ABOUT THIS TASK
If a picture appears in the records, leave it out and transcribe the rest exactly.

RAW DATA
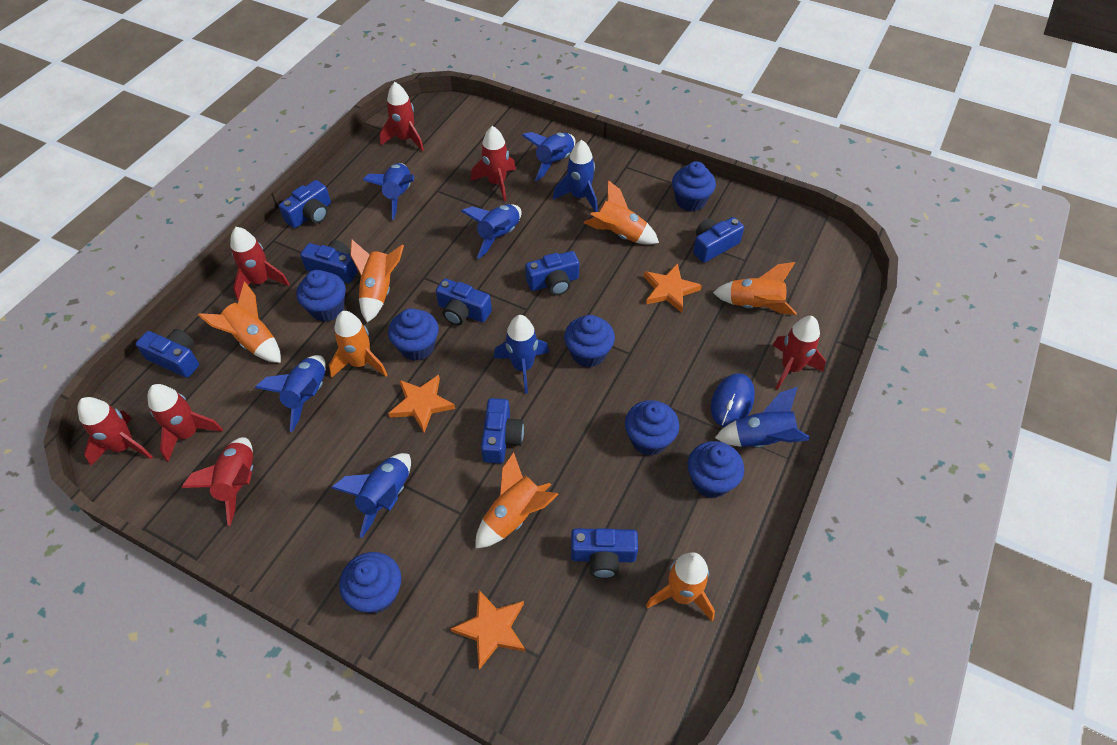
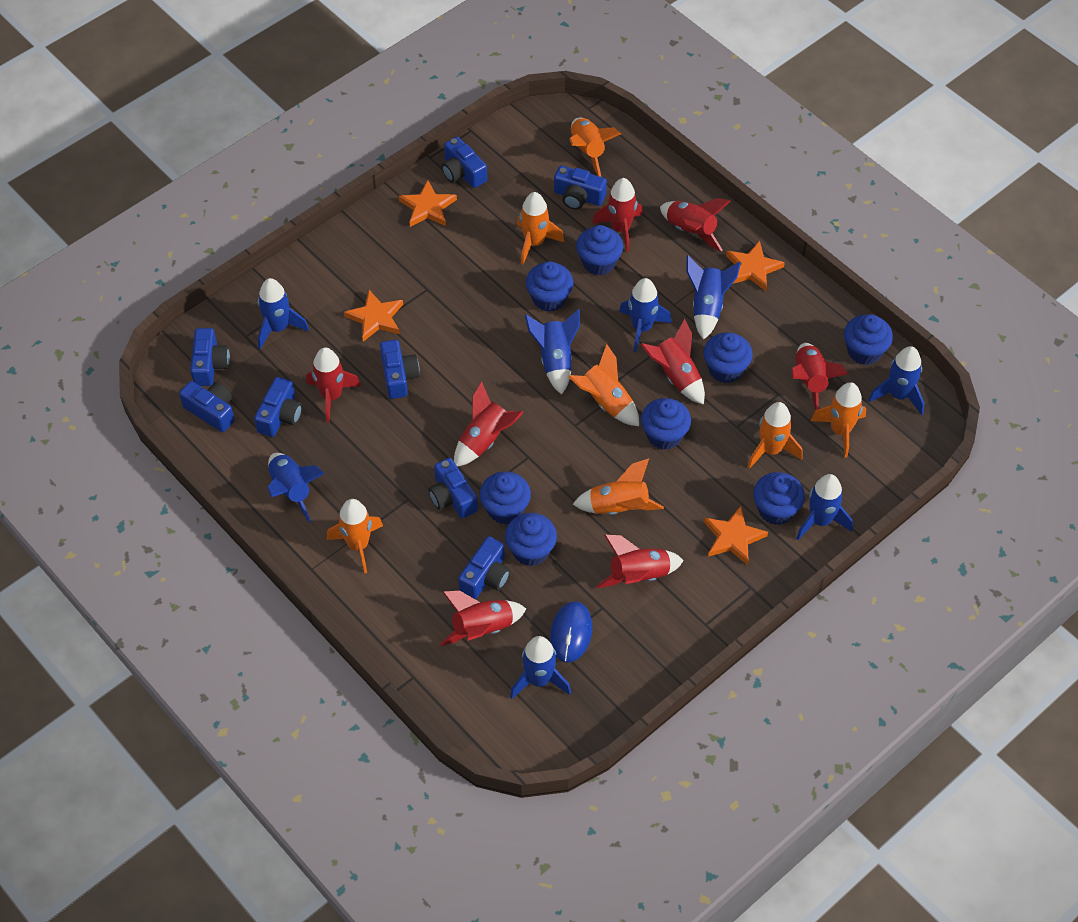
blue cupcake: 7 -> 8
orange star: 3 -> 4
red rocket: 7 -> 8

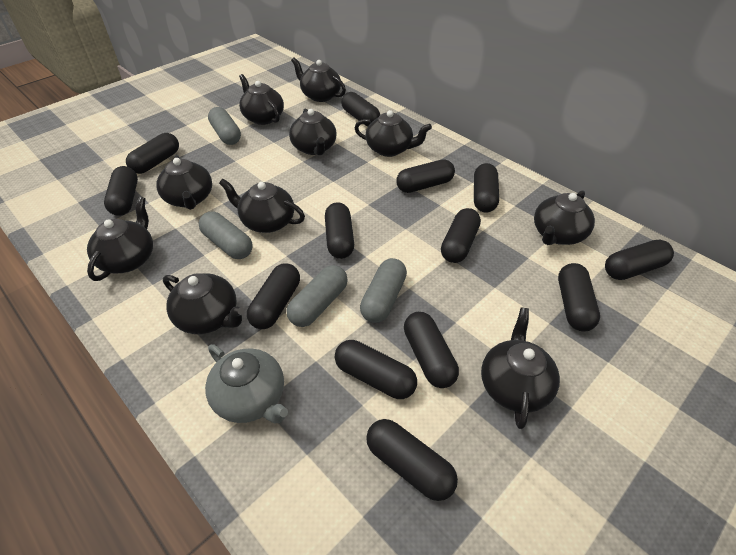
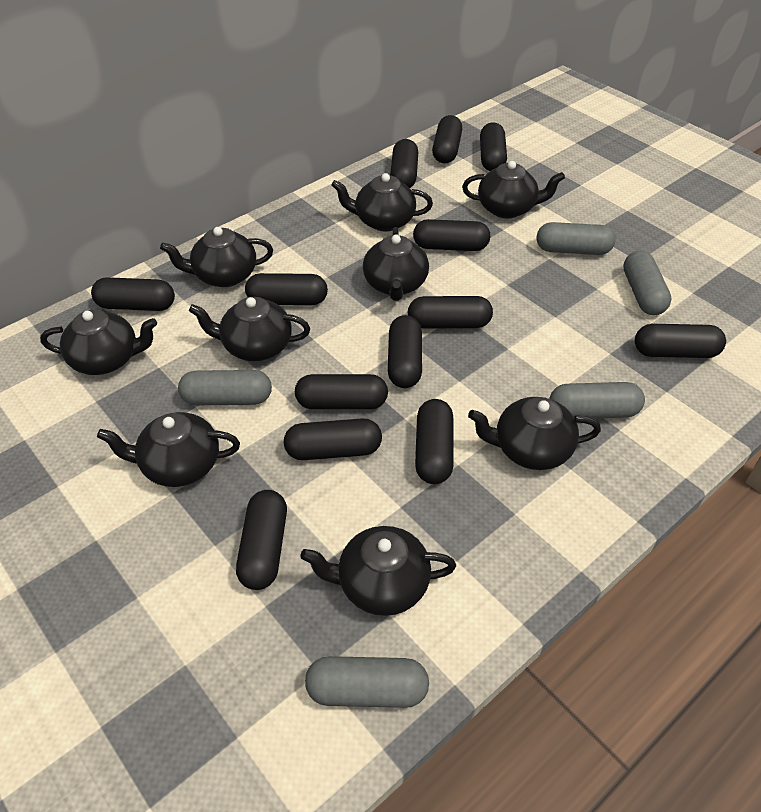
black teapot: 10 -> 9
grey capsule: 4 -> 5
grey teapot: 1 -> 0

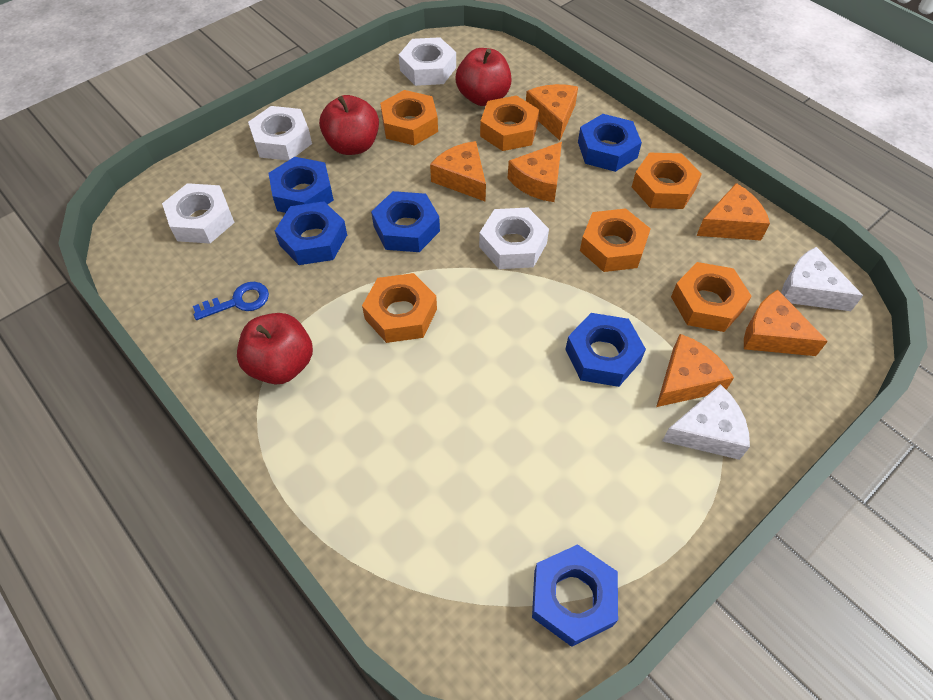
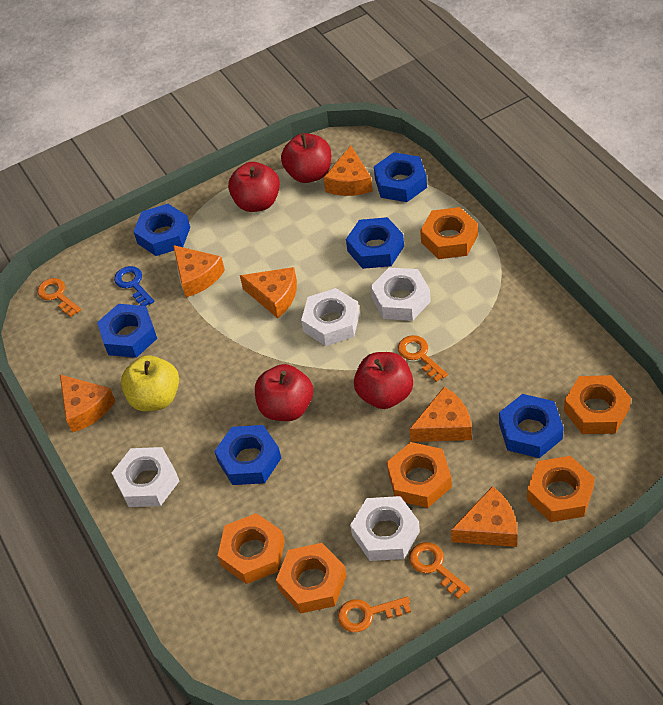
orange key: 0 -> 4
red apple: 3 -> 4
white cheese: 2 -> 0
yellow apple: 0 -> 1

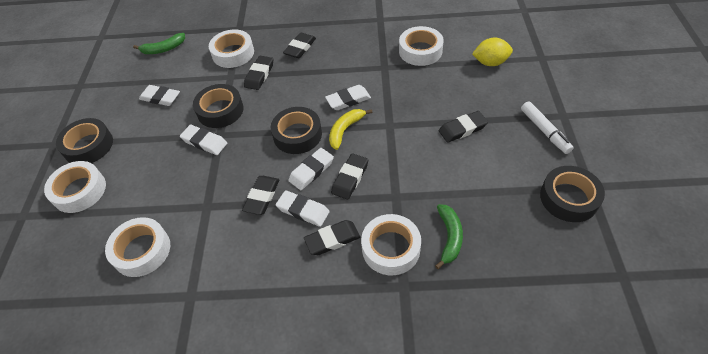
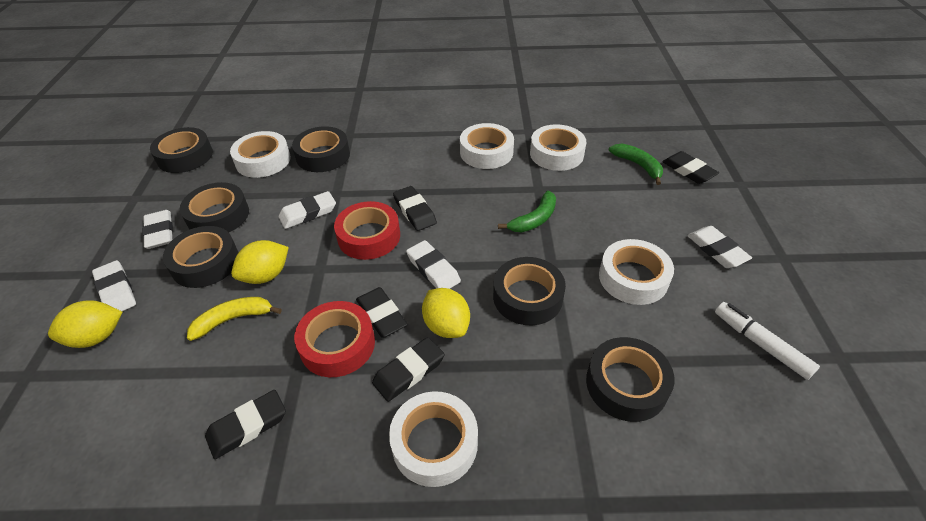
black eraser: 6 -> 5
black tape: 4 -> 6
red tape: 0 -> 2
yellow lemon: 1 -> 3

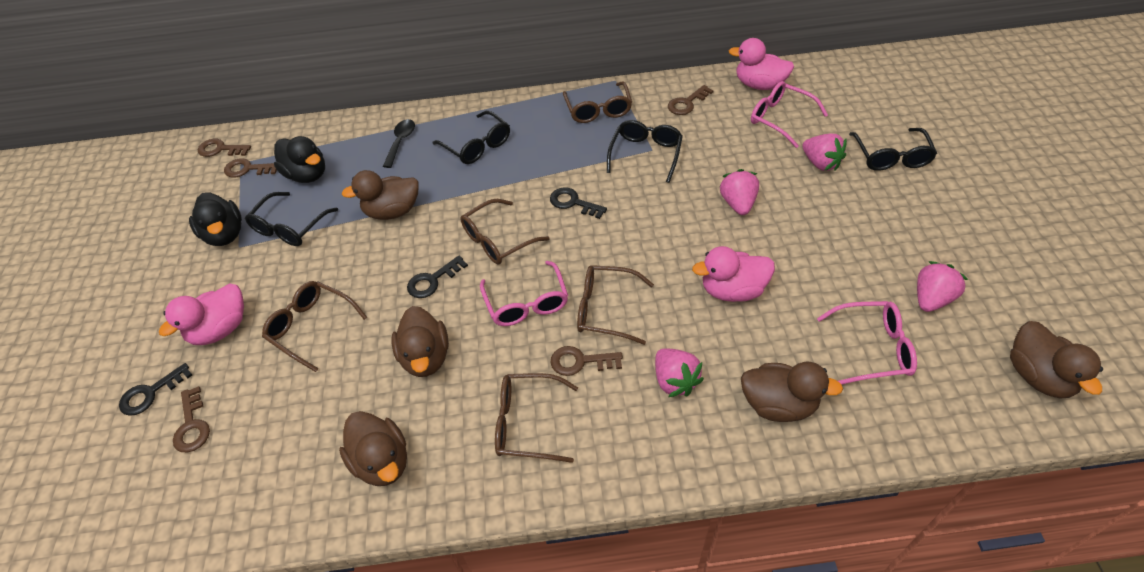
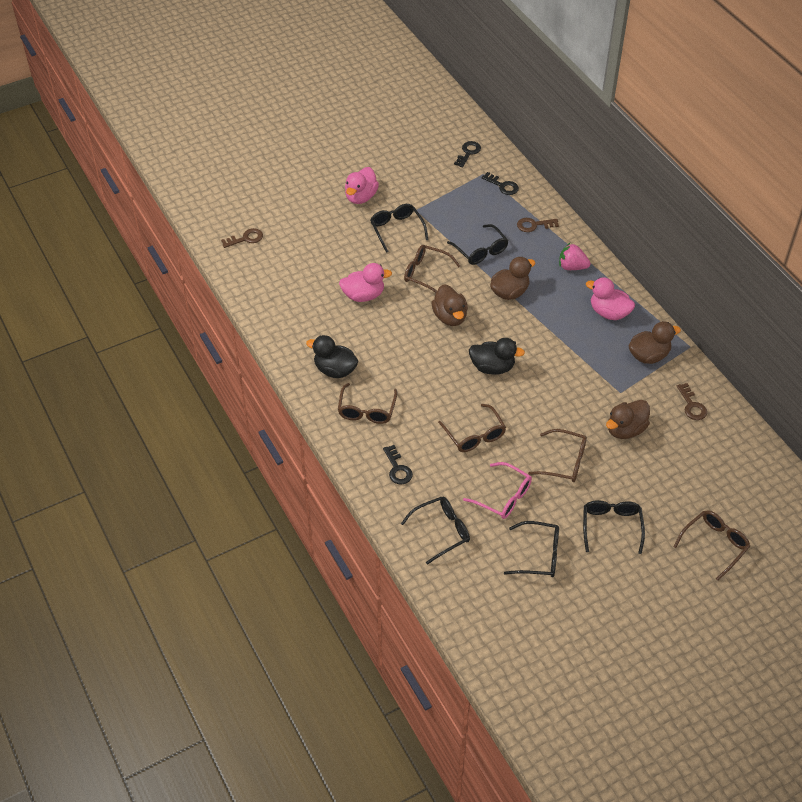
black glasses: 4 -> 5
black spoon: 1 -> 0
brown duck: 5 -> 4
brown key: 5 -> 3
pink glasses: 3 -> 1
pink strawberry: 4 -> 1

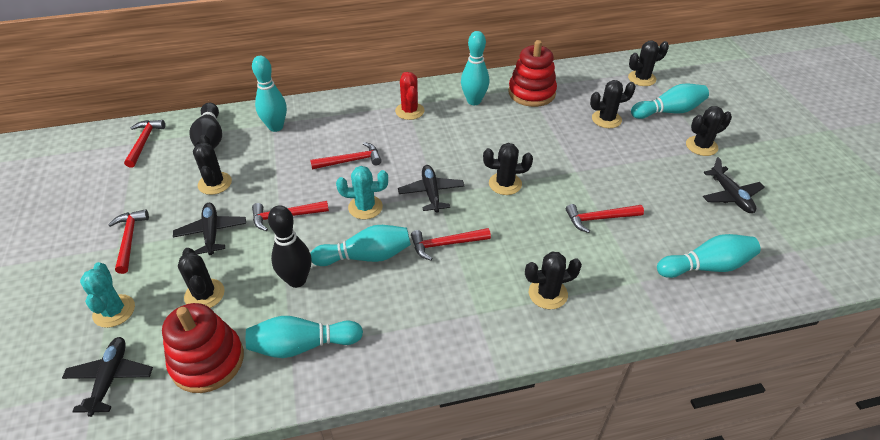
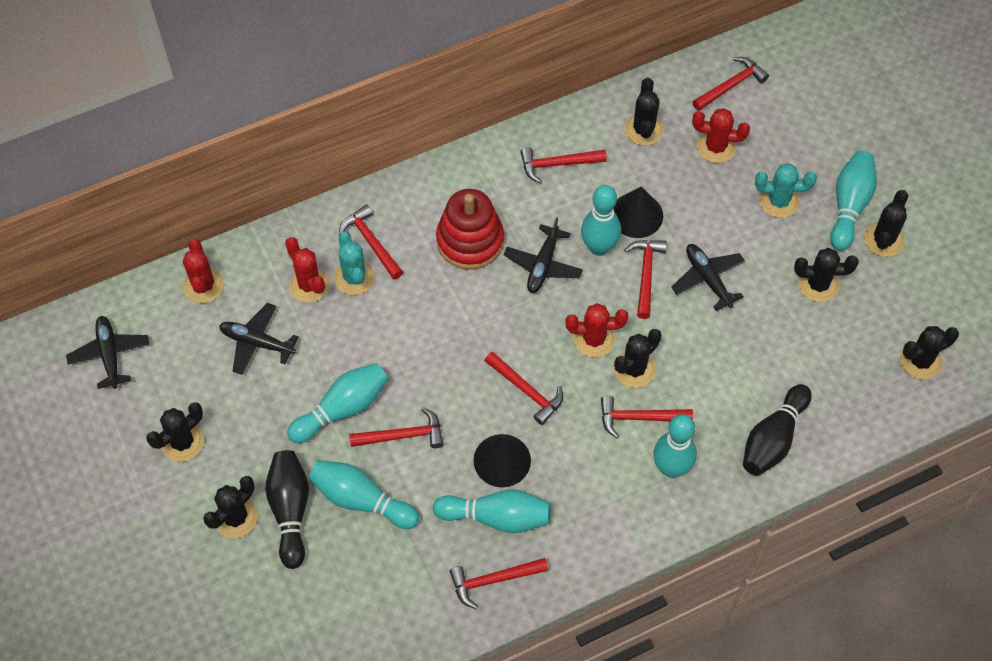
black cone: 0 -> 2
red cactus: 1 -> 4
red hammer: 6 -> 8
red stacking toy: 2 -> 1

WRITTEN ANSWER
blue cupcake: 7 -> 8
orange star: 3 -> 4
red rocket: 7 -> 8

black teapot: 10 -> 9
grey capsule: 4 -> 5
grey teapot: 1 -> 0

orange key: 0 -> 4
red apple: 3 -> 4
white cheese: 2 -> 0
yellow apple: 0 -> 1

black eraser: 6 -> 5
black tape: 4 -> 6
red tape: 0 -> 2
yellow lemon: 1 -> 3

black glasses: 4 -> 5
black spoon: 1 -> 0
brown duck: 5 -> 4
brown key: 5 -> 3
pink glasses: 3 -> 1
pink strawberry: 4 -> 1

black cone: 0 -> 2
red cactus: 1 -> 4
red hammer: 6 -> 8
red stacking toy: 2 -> 1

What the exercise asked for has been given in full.